_Task instructions_
Using the records that follow, reproduce exactly the lines starting at the line containing "camera: 30 degrees left, 5 degrees up" and ending at the line containing "(707, 241) = (555, 458): green". Include both end lines and no pictures.

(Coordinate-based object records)
——

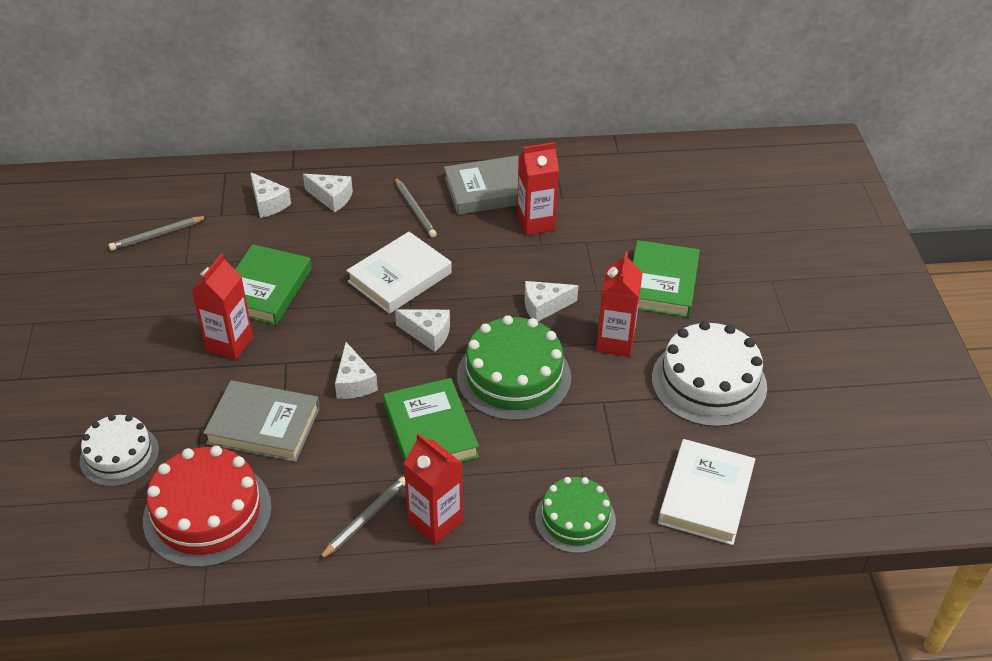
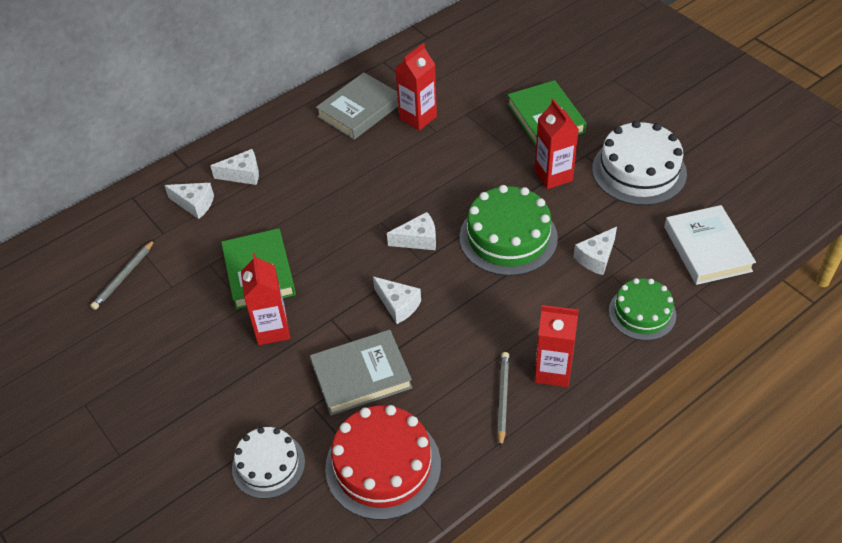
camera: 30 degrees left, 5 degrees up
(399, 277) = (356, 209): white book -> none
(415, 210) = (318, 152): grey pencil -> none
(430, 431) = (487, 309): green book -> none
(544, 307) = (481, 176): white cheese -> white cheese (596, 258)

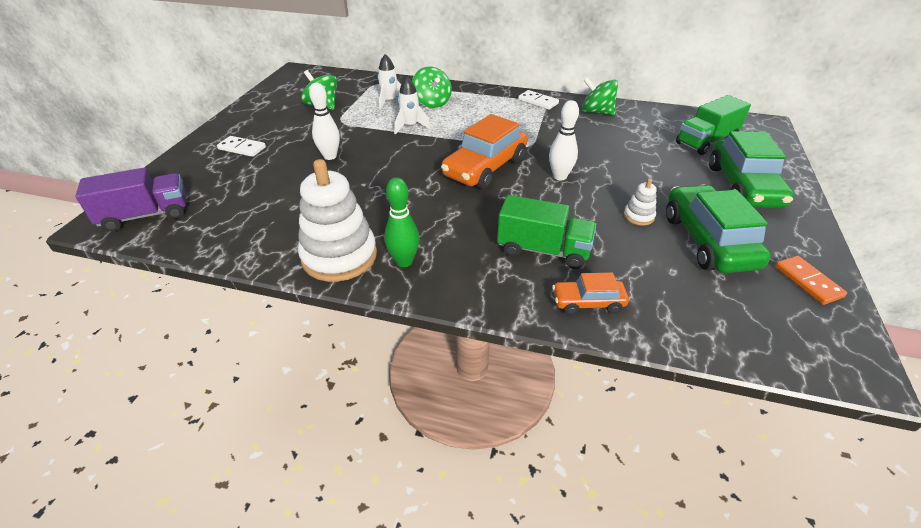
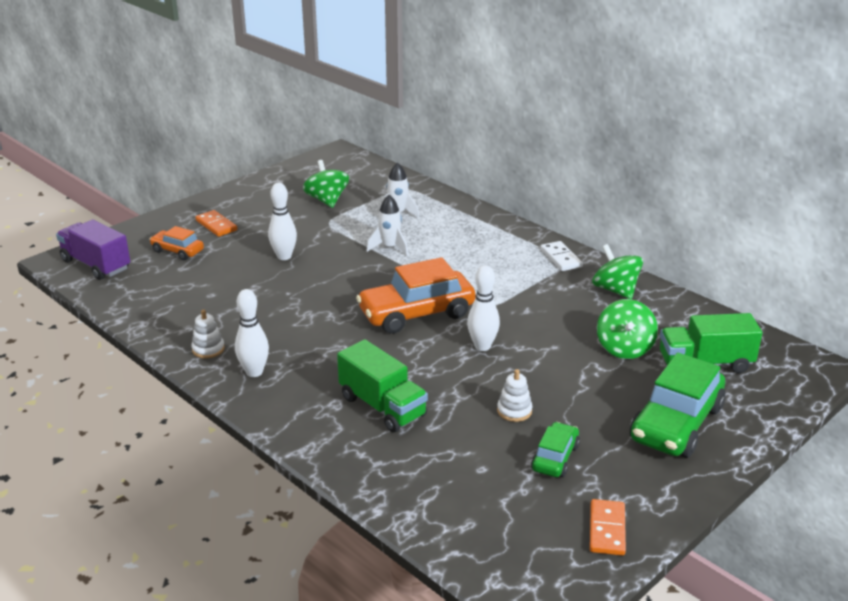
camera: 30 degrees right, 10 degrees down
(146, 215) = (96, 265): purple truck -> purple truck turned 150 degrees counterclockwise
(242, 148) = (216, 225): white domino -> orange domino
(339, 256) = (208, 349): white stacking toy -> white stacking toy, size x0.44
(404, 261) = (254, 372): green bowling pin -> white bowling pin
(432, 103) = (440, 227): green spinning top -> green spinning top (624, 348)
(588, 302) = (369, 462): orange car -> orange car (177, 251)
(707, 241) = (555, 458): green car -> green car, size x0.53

——

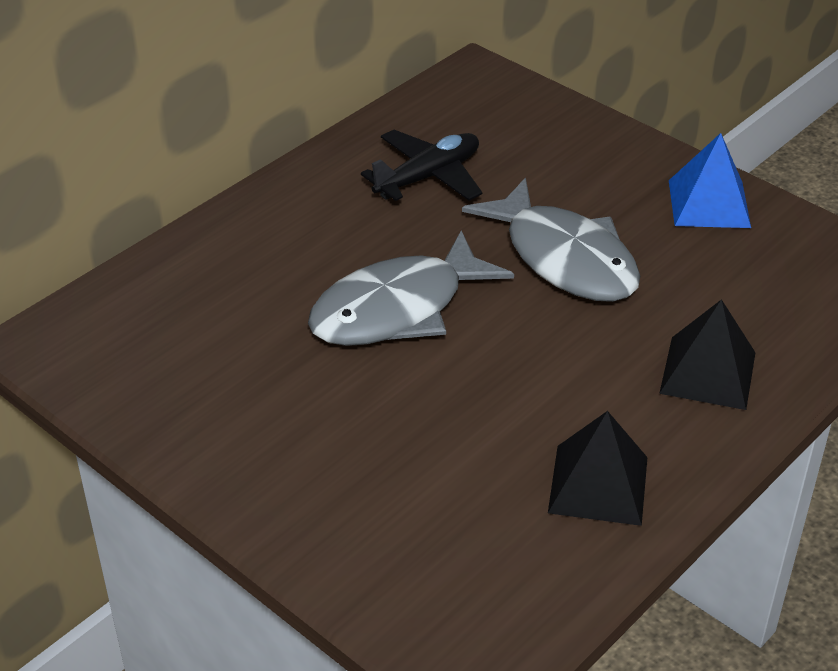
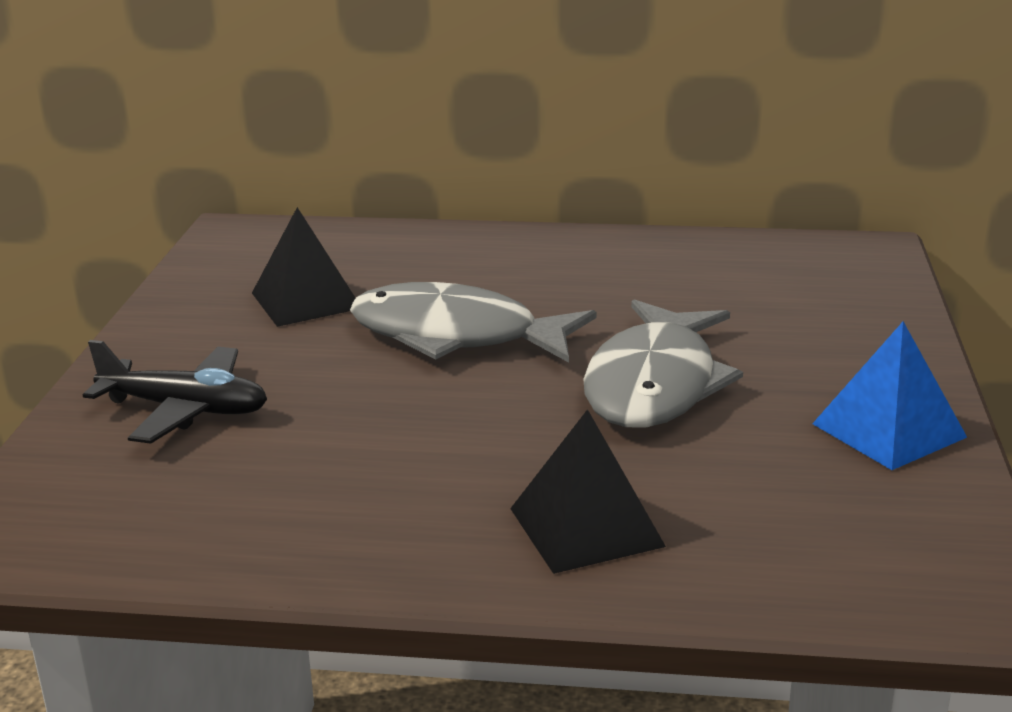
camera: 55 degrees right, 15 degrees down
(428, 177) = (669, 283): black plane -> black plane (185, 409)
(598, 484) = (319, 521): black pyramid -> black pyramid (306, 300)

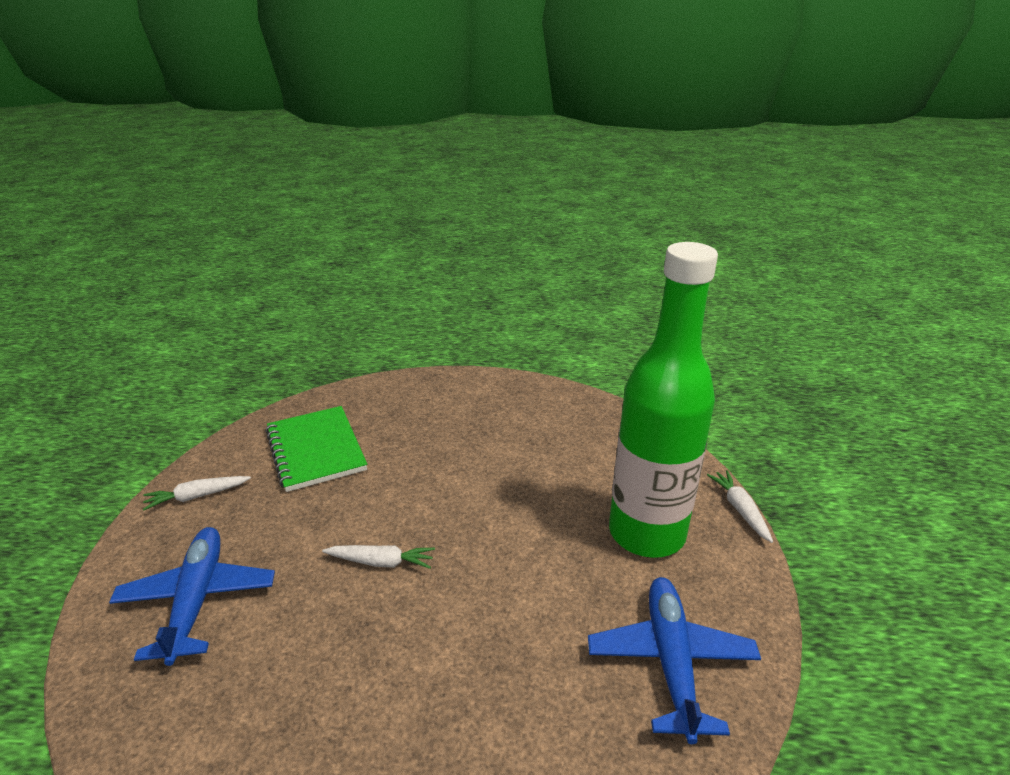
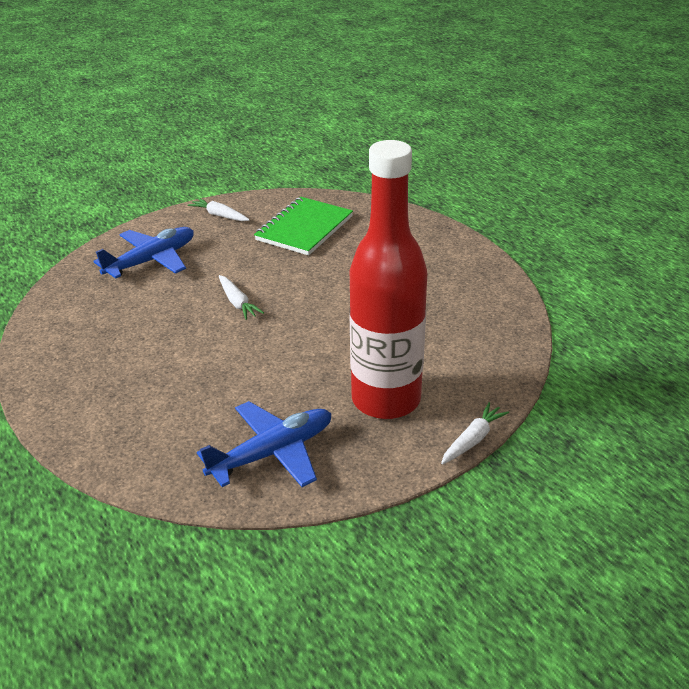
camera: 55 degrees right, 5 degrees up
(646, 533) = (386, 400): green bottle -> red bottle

——

_Written solution_
camera: 30 degrees left, 5 degrees up
(399, 277) = (356, 209): white book -> none
(415, 210) = (318, 152): grey pencil -> none
(430, 431) = (487, 309): green book -> none
(544, 307) = (481, 176): white cheese -> white cheese (596, 258)

camera: 30 degrees right, 10 degrees down
(146, 215) = (96, 265): purple truck -> purple truck turned 150 degrees counterclockwise
(242, 148) = (216, 225): white domino -> orange domino
(339, 256) = (208, 349): white stacking toy -> white stacking toy, size x0.44
(404, 261) = (254, 372): green bowling pin -> white bowling pin
(432, 103) = (440, 227): green spinning top -> green spinning top (624, 348)
(588, 302) = (369, 462): orange car -> orange car (177, 251)
(707, 241) = (555, 458): green car -> green car, size x0.53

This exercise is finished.